- _Exercise brief_
For this exercise, report every line of the material that includes "degrees".

- _Dataset extract_
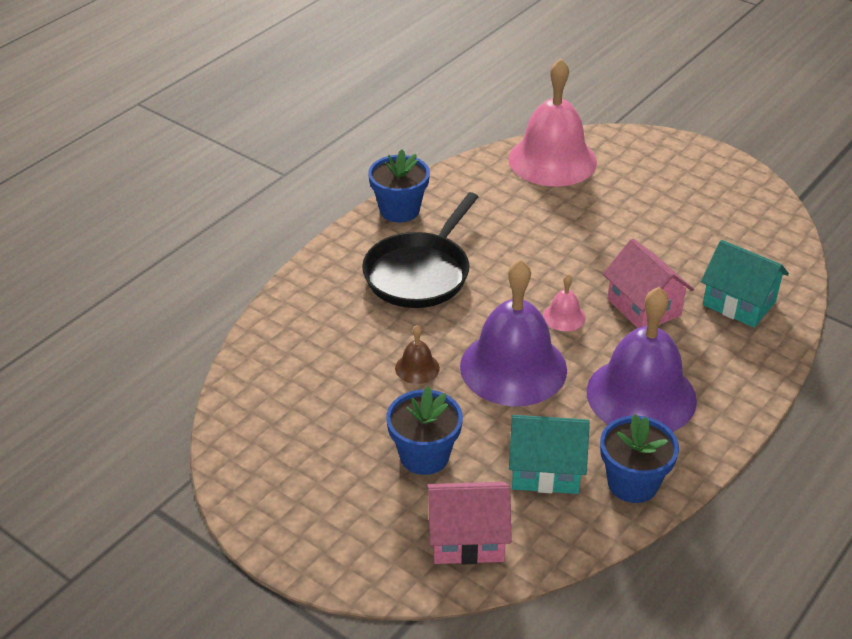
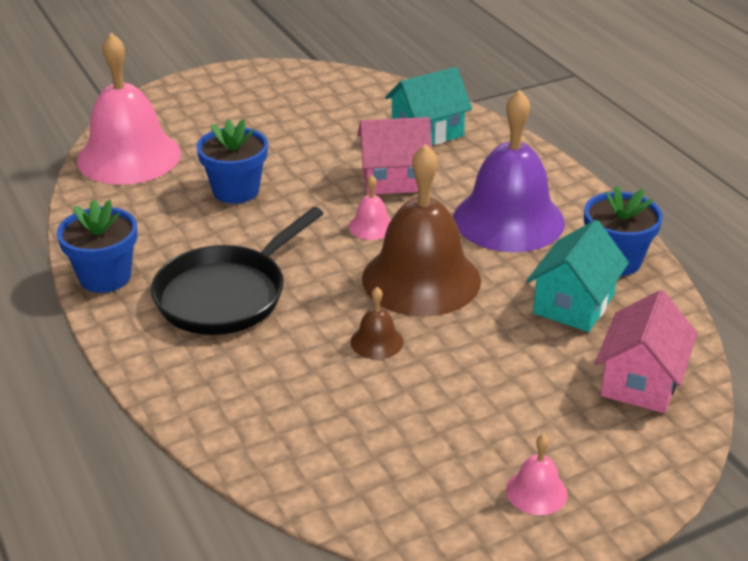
camera: 65 degrees left, 5 degrees down
(299, 505) = (536, 491): none -> pink bell
(420, 273) = (227, 294): black pan -> black pan turned 75 degrees clockwise
(424, 456) = (511, 375): blue flower pot -> blue flower pot (236, 190)
(513, 367) = (421, 279): purple bell -> brown bell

- _Task answer_
camera: 65 degrees left, 5 degrees down
(420, 273) = (227, 294): black pan -> black pan turned 75 degrees clockwise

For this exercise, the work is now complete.